**Task prompt:** Using the data below, print exactly the line with "TOF2: VL53L1X -> VL53L0X", the line with "TOF2 pin SCL: A2 -> 6", and every line between them, but none of the pictures.

(Stored entries)

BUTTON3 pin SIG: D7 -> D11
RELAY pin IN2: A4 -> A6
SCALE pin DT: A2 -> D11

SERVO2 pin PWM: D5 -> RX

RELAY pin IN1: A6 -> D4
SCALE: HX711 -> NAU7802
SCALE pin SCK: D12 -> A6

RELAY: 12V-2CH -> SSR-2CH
* * *
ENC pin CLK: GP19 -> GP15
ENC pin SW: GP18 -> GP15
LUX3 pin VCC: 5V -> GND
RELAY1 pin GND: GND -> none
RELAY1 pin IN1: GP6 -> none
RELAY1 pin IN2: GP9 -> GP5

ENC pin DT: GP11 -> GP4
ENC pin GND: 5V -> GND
--
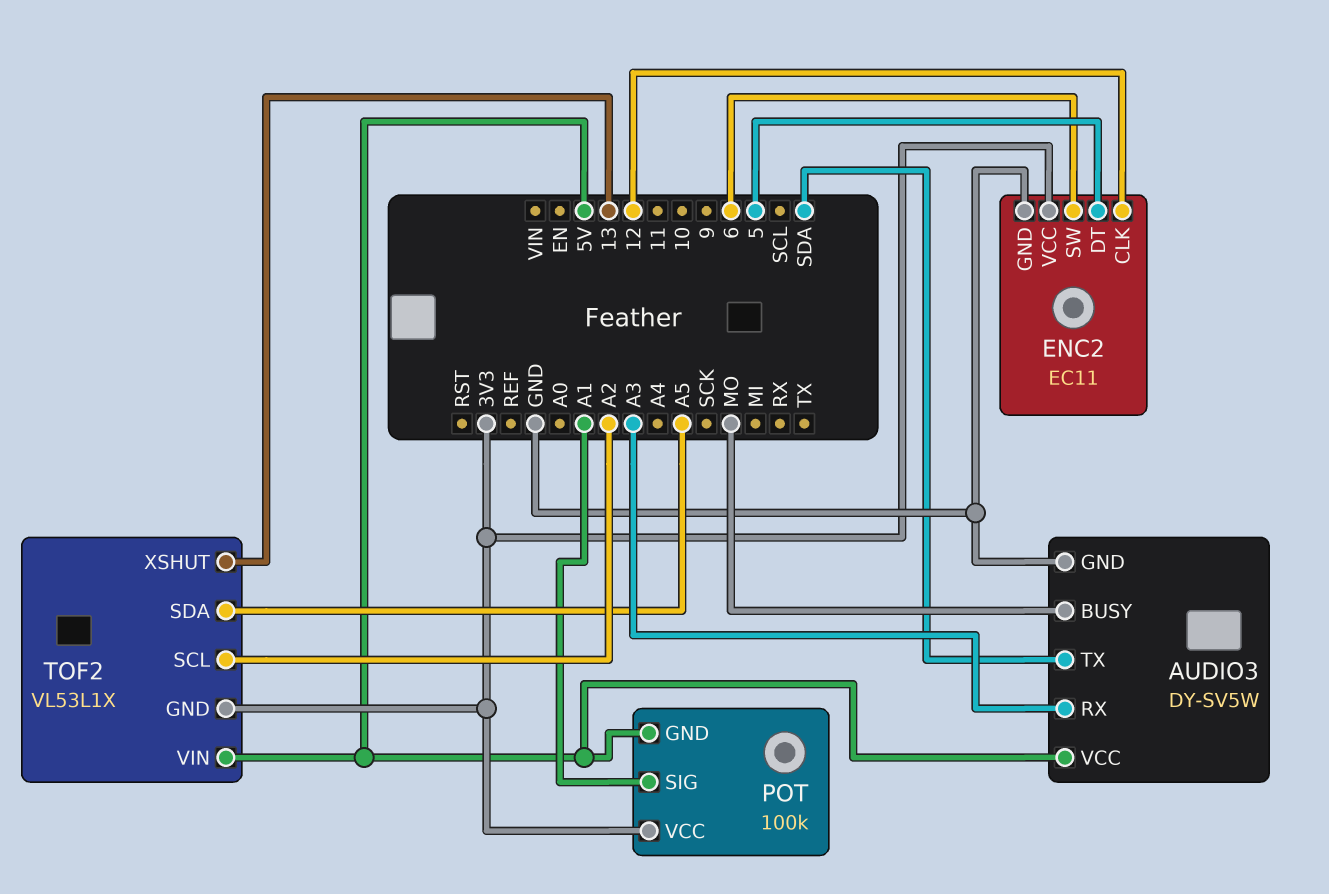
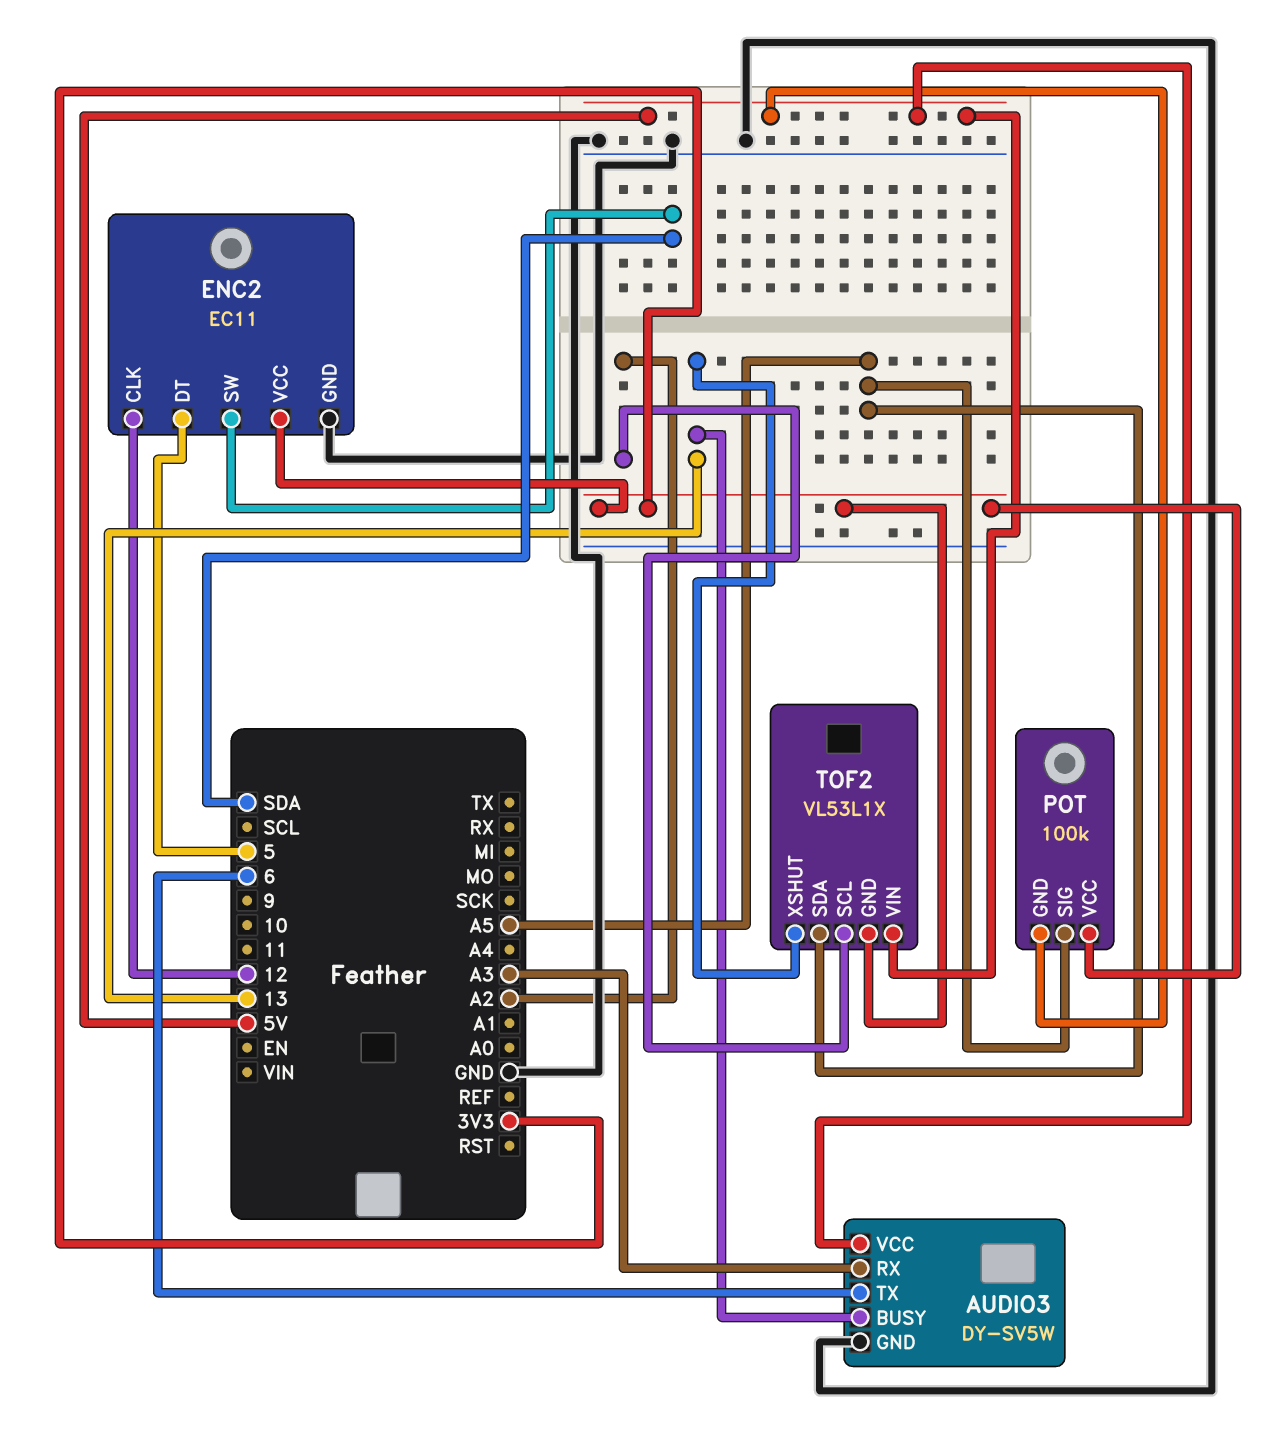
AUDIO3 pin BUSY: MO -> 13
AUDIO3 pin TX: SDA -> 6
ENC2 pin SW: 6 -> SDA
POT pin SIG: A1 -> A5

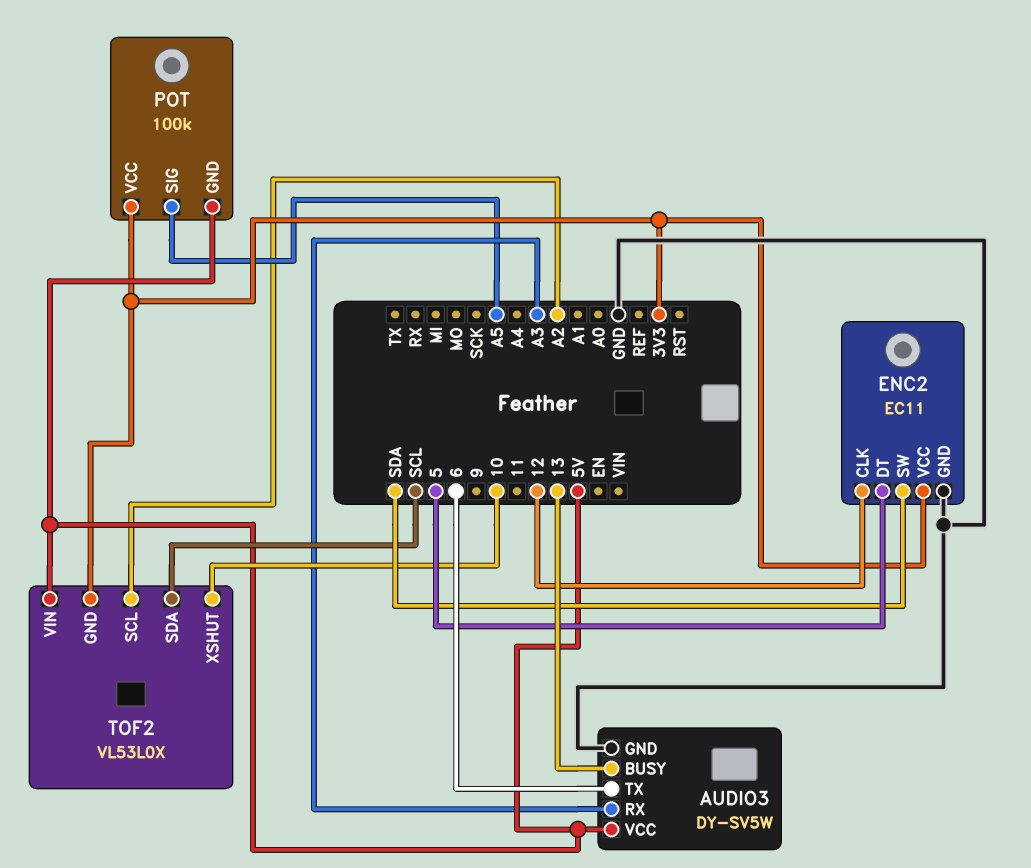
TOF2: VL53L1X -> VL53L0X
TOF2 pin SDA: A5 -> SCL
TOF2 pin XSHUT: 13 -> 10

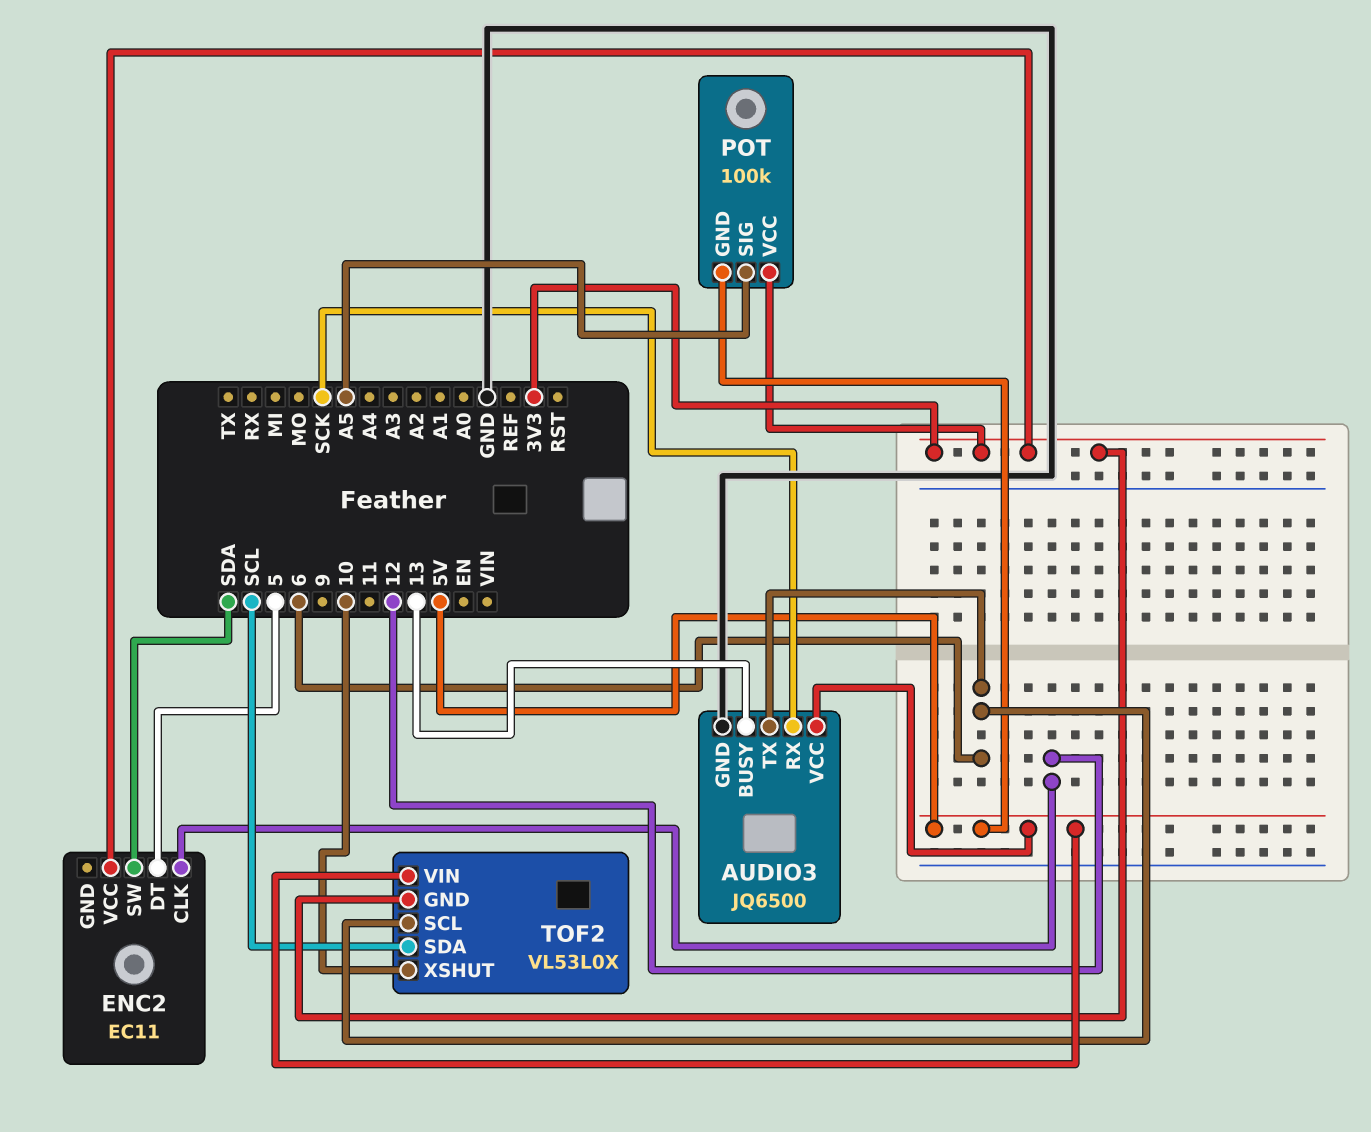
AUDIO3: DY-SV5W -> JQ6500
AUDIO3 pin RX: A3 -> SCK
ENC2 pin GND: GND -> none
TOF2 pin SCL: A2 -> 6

**Task result:**
TOF2: VL53L1X -> VL53L0X
TOF2 pin SDA: A5 -> SCL
TOF2 pin XSHUT: 13 -> 10

AUDIO3: DY-SV5W -> JQ6500
AUDIO3 pin RX: A3 -> SCK
ENC2 pin GND: GND -> none
TOF2 pin SCL: A2 -> 6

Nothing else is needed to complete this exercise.